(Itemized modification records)
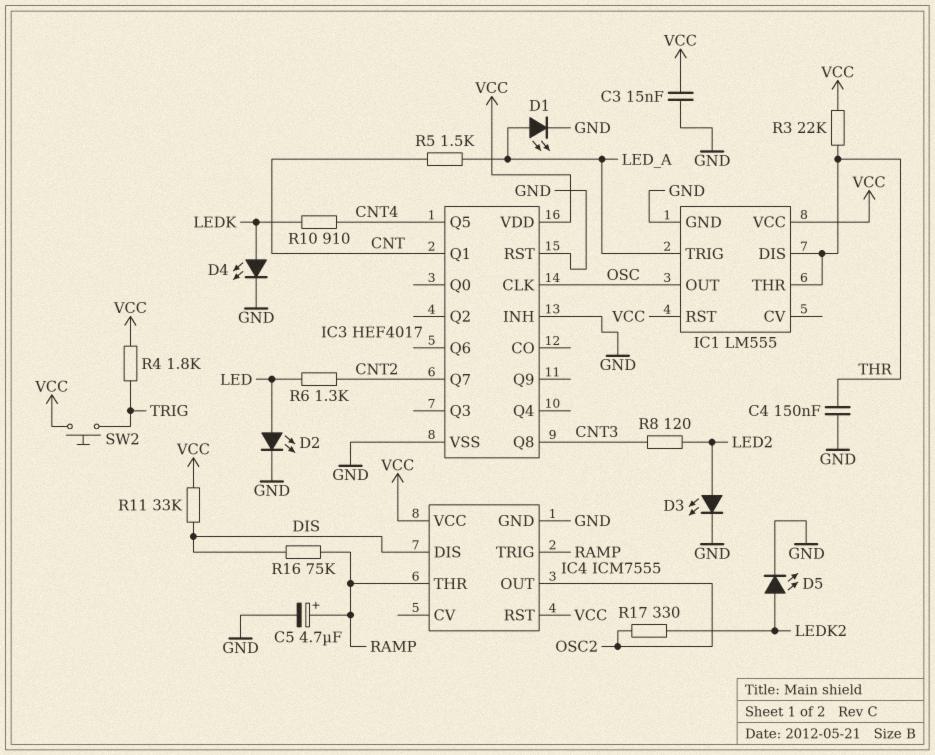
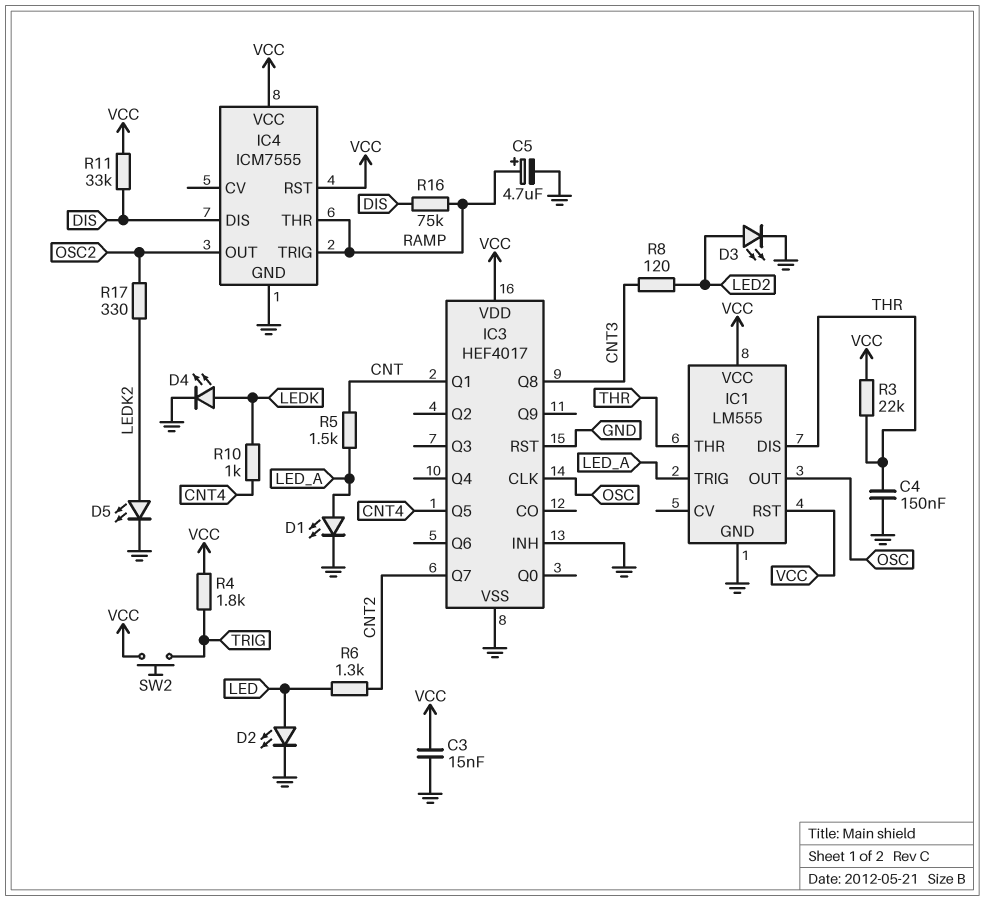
R10: 910 (CNT4, LEDK) -> 1k (CNT4, LEDK)

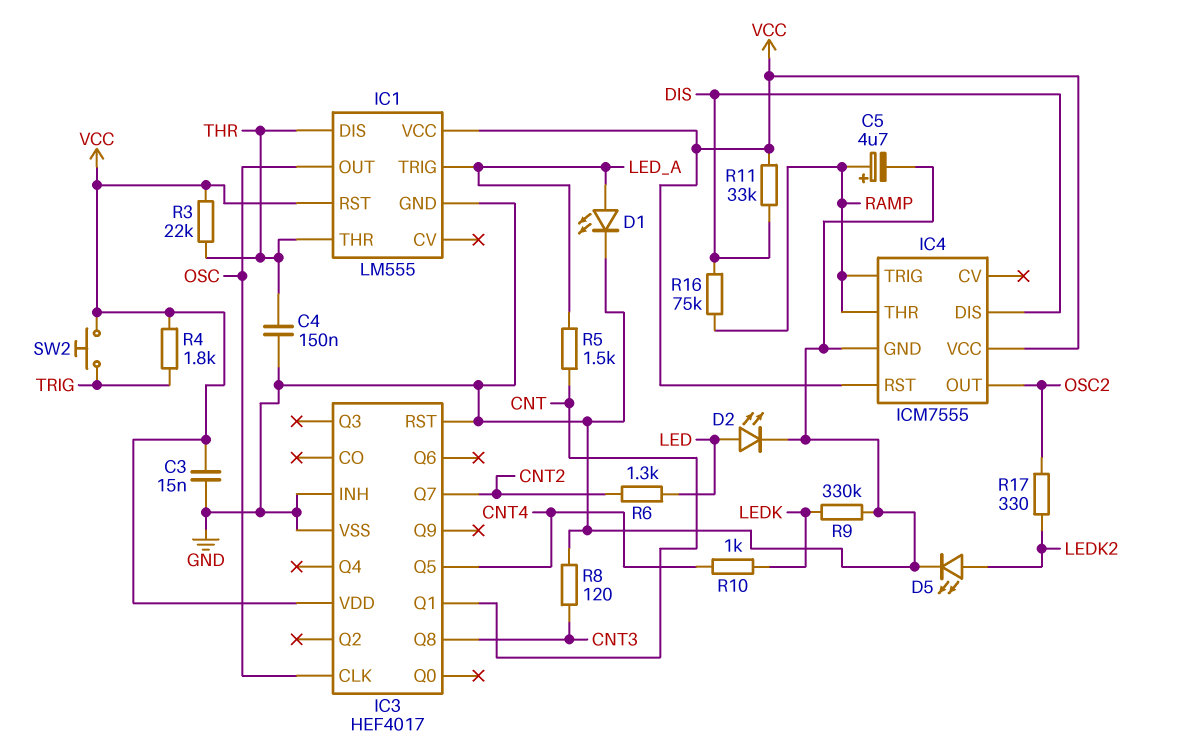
D3: LED (A LED2, K GND) -> none
D4: LED (A LEDK, K GND) -> none
R8: 120 (CNT3, LED2) -> 120 (CNT3, GND)
R9: none -> 330k (GND, LEDK)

▶ _EXERCISE PROMPT_
Could you return all of the entries above exactly, without any images?

▶ _OUTPUT_
R10: 910 (CNT4, LEDK) -> 1k (CNT4, LEDK)

D3: LED (A LED2, K GND) -> none
D4: LED (A LEDK, K GND) -> none
R8: 120 (CNT3, LED2) -> 120 (CNT3, GND)
R9: none -> 330k (GND, LEDK)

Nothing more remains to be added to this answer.